■ **EXERCISE DETAILS**: Please reproduce the items below word for word, from the first line through the line that contains "yellow diamond: moved 1", with that line included.

■ **DATASET RECORDS**:
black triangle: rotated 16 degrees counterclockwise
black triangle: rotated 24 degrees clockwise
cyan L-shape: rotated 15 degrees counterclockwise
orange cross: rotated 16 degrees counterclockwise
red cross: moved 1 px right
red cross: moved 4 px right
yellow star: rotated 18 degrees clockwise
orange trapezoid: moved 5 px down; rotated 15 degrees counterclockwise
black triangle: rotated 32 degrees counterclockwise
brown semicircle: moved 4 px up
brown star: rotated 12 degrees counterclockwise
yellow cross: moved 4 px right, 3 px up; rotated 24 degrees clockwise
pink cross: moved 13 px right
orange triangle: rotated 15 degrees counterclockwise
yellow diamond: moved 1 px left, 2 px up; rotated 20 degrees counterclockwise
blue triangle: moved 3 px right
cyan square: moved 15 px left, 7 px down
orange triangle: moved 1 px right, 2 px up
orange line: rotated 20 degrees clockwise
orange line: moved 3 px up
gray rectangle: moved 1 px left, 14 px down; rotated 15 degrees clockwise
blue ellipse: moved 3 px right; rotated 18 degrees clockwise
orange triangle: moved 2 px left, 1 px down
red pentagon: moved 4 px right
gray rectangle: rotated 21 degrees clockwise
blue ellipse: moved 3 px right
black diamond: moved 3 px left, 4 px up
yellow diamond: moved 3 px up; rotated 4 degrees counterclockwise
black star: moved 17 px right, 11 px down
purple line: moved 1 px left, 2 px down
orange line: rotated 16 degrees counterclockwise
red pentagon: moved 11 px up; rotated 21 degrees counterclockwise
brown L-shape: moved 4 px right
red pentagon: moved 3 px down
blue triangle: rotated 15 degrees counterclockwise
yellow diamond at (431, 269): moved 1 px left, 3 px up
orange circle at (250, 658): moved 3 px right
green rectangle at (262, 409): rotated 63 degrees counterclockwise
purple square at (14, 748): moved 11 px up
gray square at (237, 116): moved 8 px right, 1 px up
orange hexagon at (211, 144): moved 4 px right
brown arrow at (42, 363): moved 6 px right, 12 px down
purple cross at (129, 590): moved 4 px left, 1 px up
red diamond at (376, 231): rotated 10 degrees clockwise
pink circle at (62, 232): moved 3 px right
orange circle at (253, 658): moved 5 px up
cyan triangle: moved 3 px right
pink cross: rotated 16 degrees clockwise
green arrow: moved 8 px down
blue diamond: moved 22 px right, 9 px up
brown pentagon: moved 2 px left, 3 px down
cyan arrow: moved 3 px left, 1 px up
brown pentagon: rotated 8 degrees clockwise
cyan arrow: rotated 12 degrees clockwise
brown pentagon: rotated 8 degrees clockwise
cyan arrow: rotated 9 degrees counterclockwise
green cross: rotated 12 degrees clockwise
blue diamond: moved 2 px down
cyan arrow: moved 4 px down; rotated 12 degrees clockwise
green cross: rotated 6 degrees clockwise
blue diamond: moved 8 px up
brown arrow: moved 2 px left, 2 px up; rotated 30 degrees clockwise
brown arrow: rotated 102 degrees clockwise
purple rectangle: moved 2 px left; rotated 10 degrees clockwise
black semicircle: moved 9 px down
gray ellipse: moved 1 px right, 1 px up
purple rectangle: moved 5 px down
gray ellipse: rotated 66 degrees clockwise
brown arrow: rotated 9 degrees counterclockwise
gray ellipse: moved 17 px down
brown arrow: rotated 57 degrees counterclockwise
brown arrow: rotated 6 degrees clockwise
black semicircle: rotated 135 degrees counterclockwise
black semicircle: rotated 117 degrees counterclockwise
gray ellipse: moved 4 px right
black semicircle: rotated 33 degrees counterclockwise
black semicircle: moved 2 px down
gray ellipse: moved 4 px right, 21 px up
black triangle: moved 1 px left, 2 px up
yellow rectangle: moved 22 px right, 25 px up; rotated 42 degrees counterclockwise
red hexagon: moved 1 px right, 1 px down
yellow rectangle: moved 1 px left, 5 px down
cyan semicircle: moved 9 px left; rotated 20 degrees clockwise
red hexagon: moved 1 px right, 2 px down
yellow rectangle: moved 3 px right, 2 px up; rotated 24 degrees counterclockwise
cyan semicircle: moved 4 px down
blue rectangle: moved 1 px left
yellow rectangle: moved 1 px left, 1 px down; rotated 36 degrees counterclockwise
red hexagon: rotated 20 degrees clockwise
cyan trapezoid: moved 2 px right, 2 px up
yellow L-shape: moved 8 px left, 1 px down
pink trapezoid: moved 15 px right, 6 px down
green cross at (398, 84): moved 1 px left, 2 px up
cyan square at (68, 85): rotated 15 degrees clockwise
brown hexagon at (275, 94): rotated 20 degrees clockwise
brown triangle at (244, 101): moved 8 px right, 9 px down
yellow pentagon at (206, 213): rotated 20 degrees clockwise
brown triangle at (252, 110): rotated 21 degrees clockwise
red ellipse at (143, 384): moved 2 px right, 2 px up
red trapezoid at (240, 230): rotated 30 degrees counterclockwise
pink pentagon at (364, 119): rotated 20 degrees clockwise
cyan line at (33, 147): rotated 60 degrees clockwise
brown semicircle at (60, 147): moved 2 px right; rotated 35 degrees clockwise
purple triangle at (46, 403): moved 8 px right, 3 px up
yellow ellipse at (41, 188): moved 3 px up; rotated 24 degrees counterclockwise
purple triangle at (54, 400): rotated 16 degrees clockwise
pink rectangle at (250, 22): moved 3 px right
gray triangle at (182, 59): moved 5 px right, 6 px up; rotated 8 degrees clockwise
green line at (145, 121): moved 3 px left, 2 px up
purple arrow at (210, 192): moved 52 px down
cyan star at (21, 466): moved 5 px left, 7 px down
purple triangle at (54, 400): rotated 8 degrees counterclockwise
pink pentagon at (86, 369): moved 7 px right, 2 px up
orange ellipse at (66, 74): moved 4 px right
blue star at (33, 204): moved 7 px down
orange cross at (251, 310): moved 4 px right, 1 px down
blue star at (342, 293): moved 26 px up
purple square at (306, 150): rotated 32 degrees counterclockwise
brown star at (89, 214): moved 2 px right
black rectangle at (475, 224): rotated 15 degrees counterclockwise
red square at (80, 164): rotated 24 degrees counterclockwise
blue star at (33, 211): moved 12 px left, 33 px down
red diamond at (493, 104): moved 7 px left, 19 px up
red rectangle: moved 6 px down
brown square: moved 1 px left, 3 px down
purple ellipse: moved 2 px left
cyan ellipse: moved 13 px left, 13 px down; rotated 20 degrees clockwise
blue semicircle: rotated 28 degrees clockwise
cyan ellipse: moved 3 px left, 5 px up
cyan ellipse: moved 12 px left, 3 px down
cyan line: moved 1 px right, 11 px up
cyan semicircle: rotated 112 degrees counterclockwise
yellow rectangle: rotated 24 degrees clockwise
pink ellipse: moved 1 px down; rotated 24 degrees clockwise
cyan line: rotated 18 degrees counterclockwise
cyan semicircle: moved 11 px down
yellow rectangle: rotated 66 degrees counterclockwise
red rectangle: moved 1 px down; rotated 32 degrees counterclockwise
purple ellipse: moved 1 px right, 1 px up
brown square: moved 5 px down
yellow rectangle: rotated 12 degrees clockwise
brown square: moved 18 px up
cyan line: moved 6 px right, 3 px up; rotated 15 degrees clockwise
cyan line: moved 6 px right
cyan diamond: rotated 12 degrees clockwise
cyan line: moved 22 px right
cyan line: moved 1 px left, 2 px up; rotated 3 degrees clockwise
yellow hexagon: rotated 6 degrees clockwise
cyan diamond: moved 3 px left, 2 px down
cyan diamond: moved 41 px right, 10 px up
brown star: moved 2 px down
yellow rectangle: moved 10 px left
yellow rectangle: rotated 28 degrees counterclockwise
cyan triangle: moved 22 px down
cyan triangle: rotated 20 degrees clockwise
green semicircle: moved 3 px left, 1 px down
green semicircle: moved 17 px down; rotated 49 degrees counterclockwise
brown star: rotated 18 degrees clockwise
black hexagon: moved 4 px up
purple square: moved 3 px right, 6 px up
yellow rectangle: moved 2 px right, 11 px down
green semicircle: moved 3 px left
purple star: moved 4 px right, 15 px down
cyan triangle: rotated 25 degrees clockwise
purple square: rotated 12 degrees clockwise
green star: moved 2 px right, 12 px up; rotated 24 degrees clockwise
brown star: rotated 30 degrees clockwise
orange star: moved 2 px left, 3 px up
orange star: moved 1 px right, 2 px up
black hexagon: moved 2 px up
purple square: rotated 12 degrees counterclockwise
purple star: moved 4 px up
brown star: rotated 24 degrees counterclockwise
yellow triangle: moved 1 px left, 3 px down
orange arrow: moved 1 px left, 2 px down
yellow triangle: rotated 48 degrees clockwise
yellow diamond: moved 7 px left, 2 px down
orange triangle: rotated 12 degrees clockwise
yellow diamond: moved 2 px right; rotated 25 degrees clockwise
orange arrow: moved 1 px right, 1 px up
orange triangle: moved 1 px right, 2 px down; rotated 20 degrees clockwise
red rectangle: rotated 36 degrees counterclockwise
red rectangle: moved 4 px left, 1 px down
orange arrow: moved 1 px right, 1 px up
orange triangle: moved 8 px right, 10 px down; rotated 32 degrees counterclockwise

■ **OUTPUT**:
black triangle: rotated 16 degrees counterclockwise
black triangle: rotated 24 degrees clockwise
cyan L-shape: rotated 15 degrees counterclockwise
orange cross: rotated 16 degrees counterclockwise
red cross: moved 1 px right
red cross: moved 4 px right
yellow star: rotated 18 degrees clockwise
orange trapezoid: moved 5 px down; rotated 15 degrees counterclockwise
black triangle: rotated 32 degrees counterclockwise
brown semicircle: moved 4 px up
brown star: rotated 12 degrees counterclockwise
yellow cross: moved 4 px right, 3 px up; rotated 24 degrees clockwise
pink cross: moved 13 px right
orange triangle: rotated 15 degrees counterclockwise
yellow diamond: moved 1 px left, 2 px up; rotated 20 degrees counterclockwise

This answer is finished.